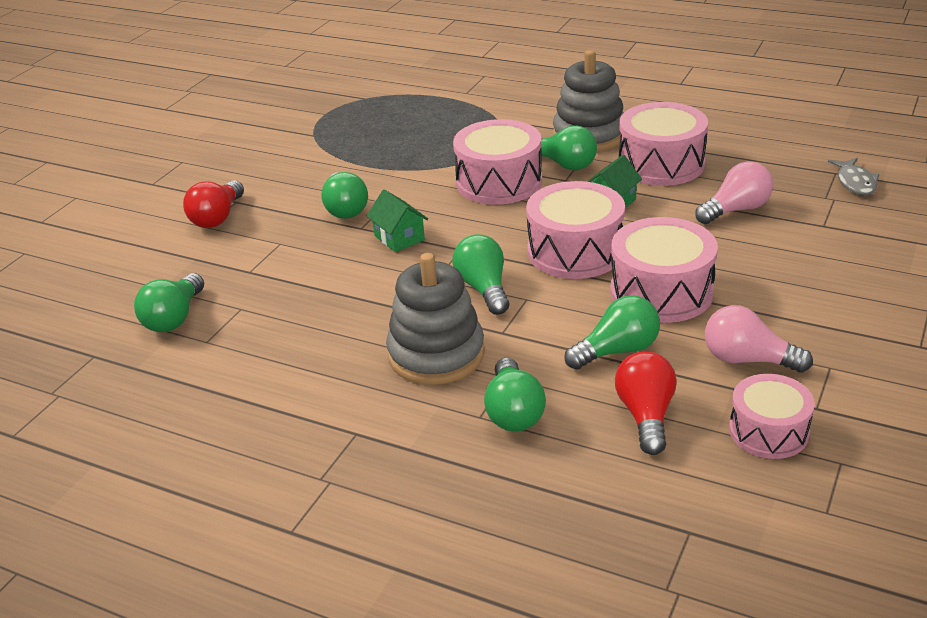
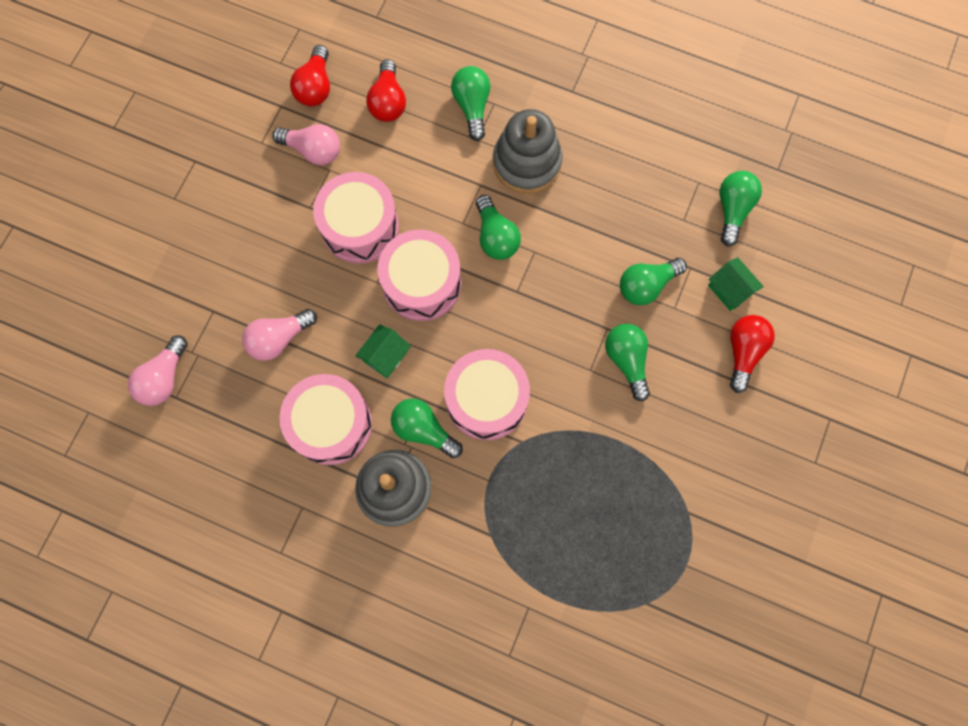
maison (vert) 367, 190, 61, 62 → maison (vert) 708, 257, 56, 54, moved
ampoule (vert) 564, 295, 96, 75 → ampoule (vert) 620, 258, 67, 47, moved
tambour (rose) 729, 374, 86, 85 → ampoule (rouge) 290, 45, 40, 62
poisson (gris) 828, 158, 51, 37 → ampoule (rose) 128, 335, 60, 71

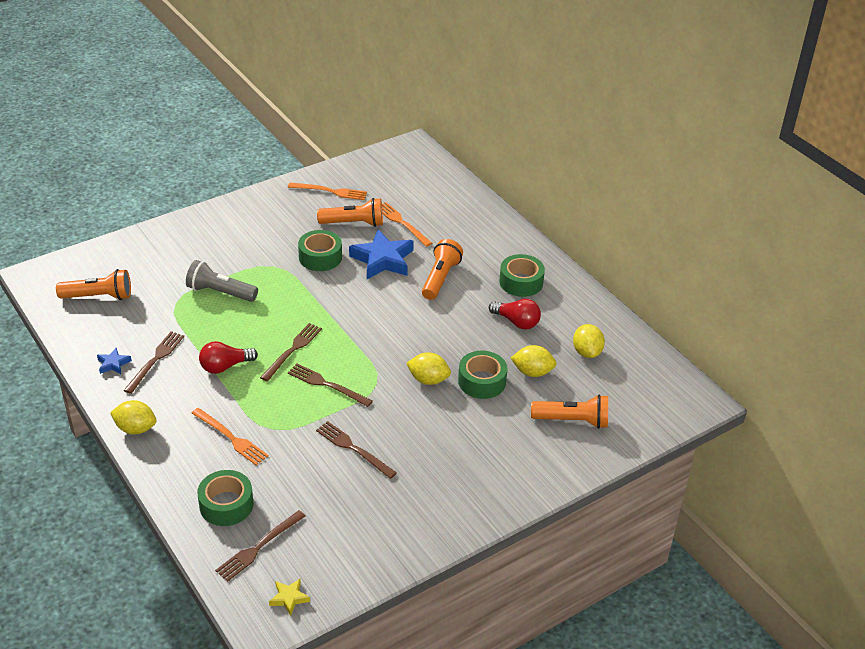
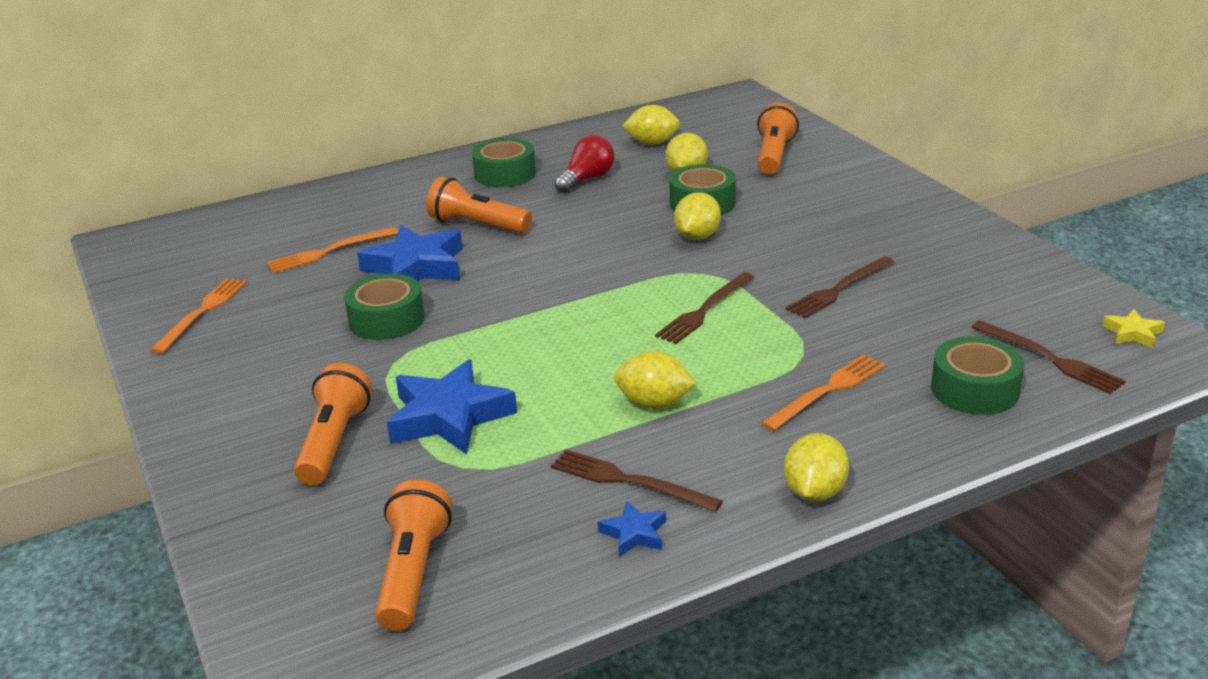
lampe de poche (gris) 186, 260, 72, 42 → étoile (bleu) 387, 359, 130, 95
ampoule (rouge) 199, 341, 59, 33 → citron (jaune) 614, 351, 82, 58
fourchette (marron) 260, 323, 62, 58 → -
lampe de poche (orange) 317, 198, 66, 29 → lampe de poche (orange) 294, 363, 78, 122, moved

### What to do
Omit the images; transcribe the listing verbatim.

### Solution
maison (vert) 367, 190, 61, 62 → maison (vert) 708, 257, 56, 54, moved
ampoule (vert) 564, 295, 96, 75 → ampoule (vert) 620, 258, 67, 47, moved
tambour (rose) 729, 374, 86, 85 → ampoule (rouge) 290, 45, 40, 62
poisson (gris) 828, 158, 51, 37 → ampoule (rose) 128, 335, 60, 71

lampe de poche (gris) 186, 260, 72, 42 → étoile (bleu) 387, 359, 130, 95
ampoule (rouge) 199, 341, 59, 33 → citron (jaune) 614, 351, 82, 58
fourchette (marron) 260, 323, 62, 58 → -
lampe de poche (orange) 317, 198, 66, 29 → lampe de poche (orange) 294, 363, 78, 122, moved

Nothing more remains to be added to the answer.